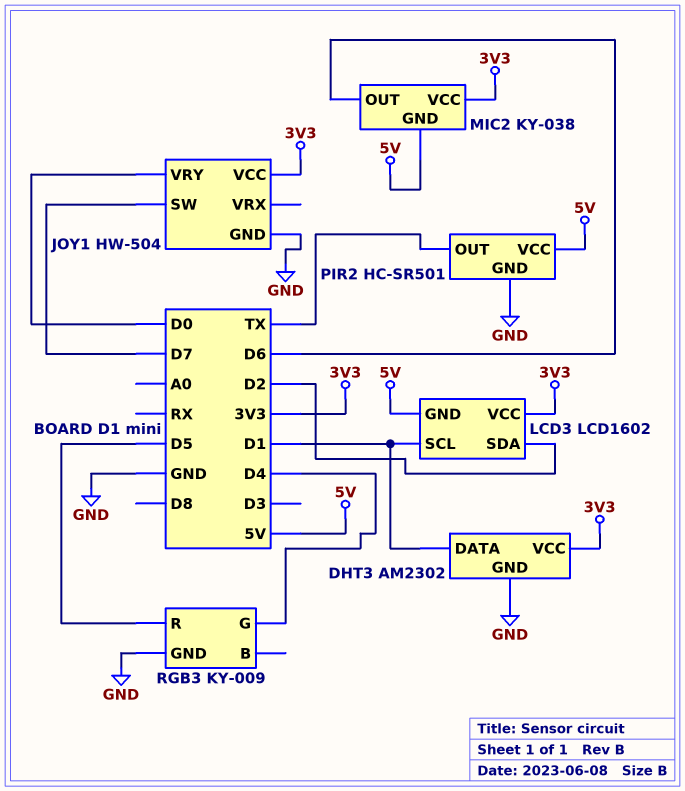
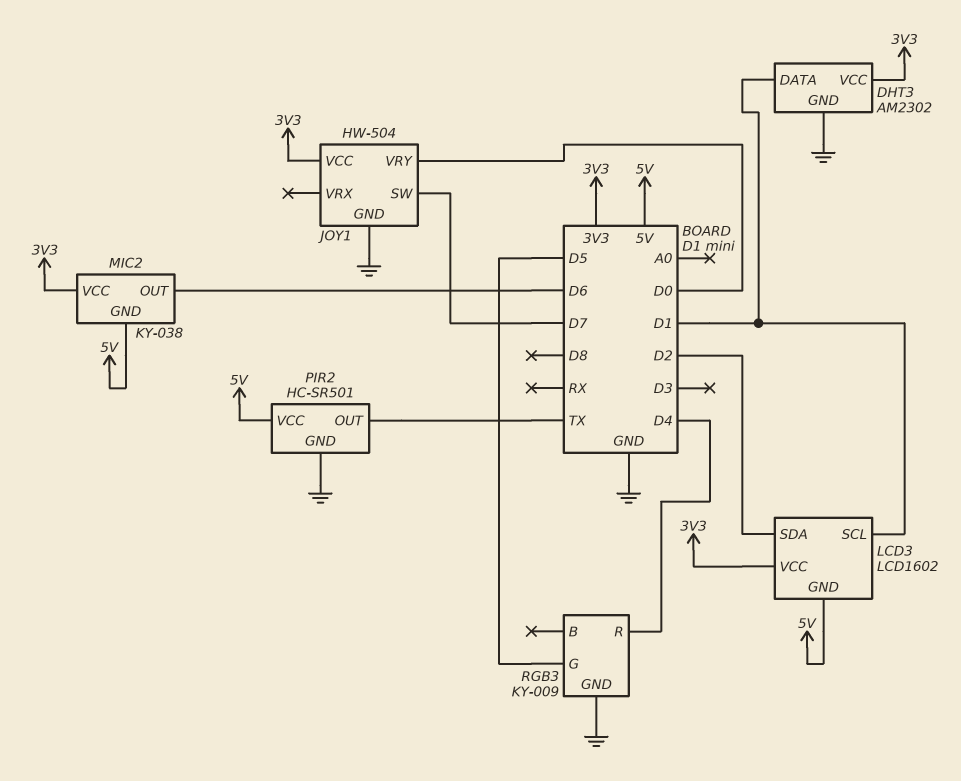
RGB3 pin G: D4 -> D5
RGB3 pin R: D5 -> D4

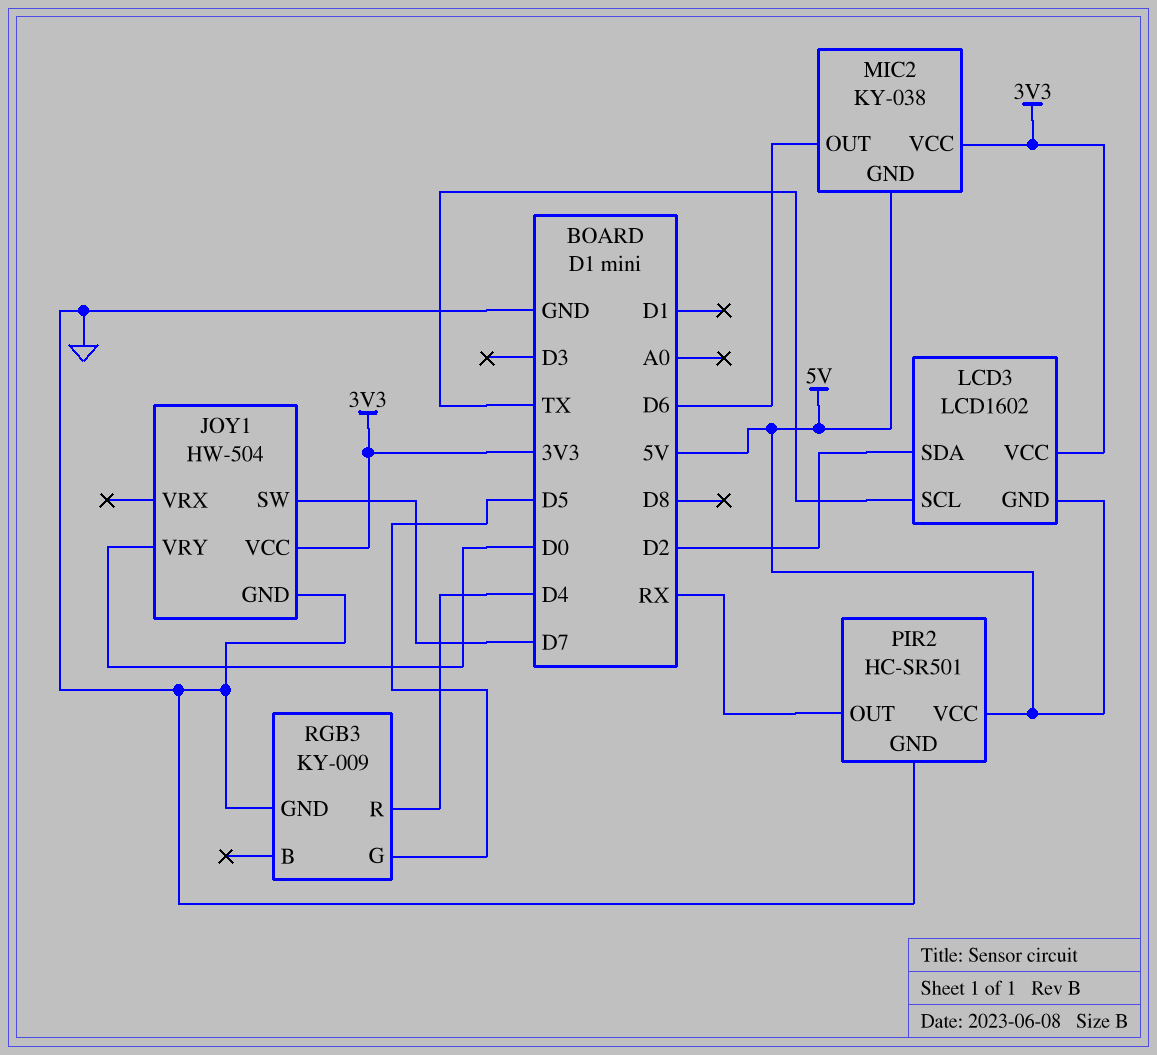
DHT3: AM2302 -> none
DHT3 pin DATA: D1 -> none
DHT3 pin GND: GND -> none
DHT3 pin VCC: 3V3 -> none
LCD3 pin SCL: D1 -> TX
PIR2 pin OUT: TX -> RX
————
A word-for-word retyping of every record is required, without the pictures.

Response to this exercise>
RGB3 pin G: D4 -> D5
RGB3 pin R: D5 -> D4

DHT3: AM2302 -> none
DHT3 pin DATA: D1 -> none
DHT3 pin GND: GND -> none
DHT3 pin VCC: 3V3 -> none
LCD3 pin SCL: D1 -> TX
PIR2 pin OUT: TX -> RX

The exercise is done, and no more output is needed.